Please pull out every line below and reproduce each one word for word.

Stored records
****************
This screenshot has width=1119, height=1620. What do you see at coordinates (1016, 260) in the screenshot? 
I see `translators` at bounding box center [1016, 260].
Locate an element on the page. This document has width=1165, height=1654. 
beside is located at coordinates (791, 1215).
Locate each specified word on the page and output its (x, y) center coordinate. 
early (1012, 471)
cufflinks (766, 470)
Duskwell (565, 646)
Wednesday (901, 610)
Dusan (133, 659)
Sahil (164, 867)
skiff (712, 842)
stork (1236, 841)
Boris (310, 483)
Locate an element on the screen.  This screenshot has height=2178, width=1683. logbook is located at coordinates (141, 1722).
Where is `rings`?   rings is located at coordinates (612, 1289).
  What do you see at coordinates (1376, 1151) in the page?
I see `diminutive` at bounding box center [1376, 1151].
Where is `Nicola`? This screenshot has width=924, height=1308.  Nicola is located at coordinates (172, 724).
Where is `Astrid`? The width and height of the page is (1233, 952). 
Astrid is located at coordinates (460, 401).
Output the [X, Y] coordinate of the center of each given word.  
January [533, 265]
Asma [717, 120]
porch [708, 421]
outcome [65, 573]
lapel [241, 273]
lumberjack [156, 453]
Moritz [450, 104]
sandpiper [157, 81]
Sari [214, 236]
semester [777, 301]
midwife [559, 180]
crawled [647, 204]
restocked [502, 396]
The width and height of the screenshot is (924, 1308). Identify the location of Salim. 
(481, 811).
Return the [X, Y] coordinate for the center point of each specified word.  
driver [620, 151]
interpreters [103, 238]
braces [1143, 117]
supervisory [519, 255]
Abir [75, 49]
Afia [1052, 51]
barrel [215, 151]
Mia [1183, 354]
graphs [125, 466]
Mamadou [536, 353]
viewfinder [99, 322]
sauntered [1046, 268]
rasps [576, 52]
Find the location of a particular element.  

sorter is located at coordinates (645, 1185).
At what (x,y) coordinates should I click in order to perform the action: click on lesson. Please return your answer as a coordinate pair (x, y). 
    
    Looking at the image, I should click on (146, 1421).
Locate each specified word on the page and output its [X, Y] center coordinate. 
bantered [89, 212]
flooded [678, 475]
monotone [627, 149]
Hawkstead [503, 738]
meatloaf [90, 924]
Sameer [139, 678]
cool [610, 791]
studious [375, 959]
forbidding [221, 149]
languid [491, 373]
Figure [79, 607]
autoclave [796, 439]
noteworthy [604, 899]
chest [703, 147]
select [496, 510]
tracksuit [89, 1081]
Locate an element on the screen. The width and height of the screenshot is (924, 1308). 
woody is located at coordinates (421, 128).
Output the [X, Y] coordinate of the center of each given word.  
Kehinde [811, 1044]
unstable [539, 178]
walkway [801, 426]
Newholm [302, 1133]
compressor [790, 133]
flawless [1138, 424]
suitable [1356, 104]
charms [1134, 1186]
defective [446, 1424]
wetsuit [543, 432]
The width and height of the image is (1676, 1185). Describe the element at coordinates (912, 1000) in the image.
****************
TASK RESPONSE.
This screenshot has width=1119, height=1620. What do you see at coordinates (1016, 260) in the screenshot? 
I see `translators` at bounding box center [1016, 260].
Locate an element on the page. This document has width=1165, height=1654. 
beside is located at coordinates (791, 1215).
Locate each specified word on the page and output its (x, y) center coordinate. 
early (1012, 471)
cufflinks (766, 470)
Duskwell (565, 646)
Wednesday (901, 610)
Dusan (133, 659)
Sahil (164, 867)
skiff (712, 842)
stork (1236, 841)
Boris (310, 483)
Locate an element on the screen.  This screenshot has height=2178, width=1683. logbook is located at coordinates (141, 1722).
Where is `rings`?   rings is located at coordinates (612, 1289).
  What do you see at coordinates (1376, 1151) in the page?
I see `diminutive` at bounding box center [1376, 1151].
Where is `Nicola`? This screenshot has width=924, height=1308.  Nicola is located at coordinates (172, 724).
Where is `Astrid`? The width and height of the page is (1233, 952). 
Astrid is located at coordinates (460, 401).
Output the [X, Y] coordinate of the center of each given word.  
January [533, 265]
Asma [717, 120]
porch [708, 421]
outcome [65, 573]
lapel [241, 273]
lumberjack [156, 453]
Moritz [450, 104]
sandpiper [157, 81]
Sari [214, 236]
semester [777, 301]
midwife [559, 180]
crawled [647, 204]
restocked [502, 396]
The width and height of the screenshot is (924, 1308). Identify the location of Salim. 
(481, 811).
Return the [X, Y] coordinate for the center point of each specified word.  
driver [620, 151]
interpreters [103, 238]
braces [1143, 117]
supervisory [519, 255]
Abir [75, 49]
Afia [1052, 51]
barrel [215, 151]
Mia [1183, 354]
graphs [125, 466]
Mamadou [536, 353]
viewfinder [99, 322]
sauntered [1046, 268]
rasps [576, 52]
Find the location of a particular element.  

sorter is located at coordinates (645, 1185).
At what (x,y) coordinates should I click in order to perform the action: click on lesson. Please return your answer as a coordinate pair (x, y). 
    
    Looking at the image, I should click on (146, 1421).
Locate each specified word on the page and output its [X, Y] center coordinate. 
bantered [89, 212]
flooded [678, 475]
monotone [627, 149]
Hawkstead [503, 738]
meatloaf [90, 924]
Sameer [139, 678]
cool [610, 791]
studious [375, 959]
forbidding [221, 149]
languid [491, 373]
Figure [79, 607]
autoclave [796, 439]
noteworthy [604, 899]
chest [703, 147]
select [496, 510]
tracksuit [89, 1081]
Locate an element on the screen. The width and height of the screenshot is (924, 1308). 
woody is located at coordinates (421, 128).
Output the [X, Y] coordinate of the center of each given word.  
Kehinde [811, 1044]
unstable [539, 178]
walkway [801, 426]
Newholm [302, 1133]
compressor [790, 133]
flawless [1138, 424]
suitable [1356, 104]
charms [1134, 1186]
defective [446, 1424]
wetsuit [543, 432]
The width and height of the image is (1676, 1185). Describe the element at coordinates (912, 1000) in the image.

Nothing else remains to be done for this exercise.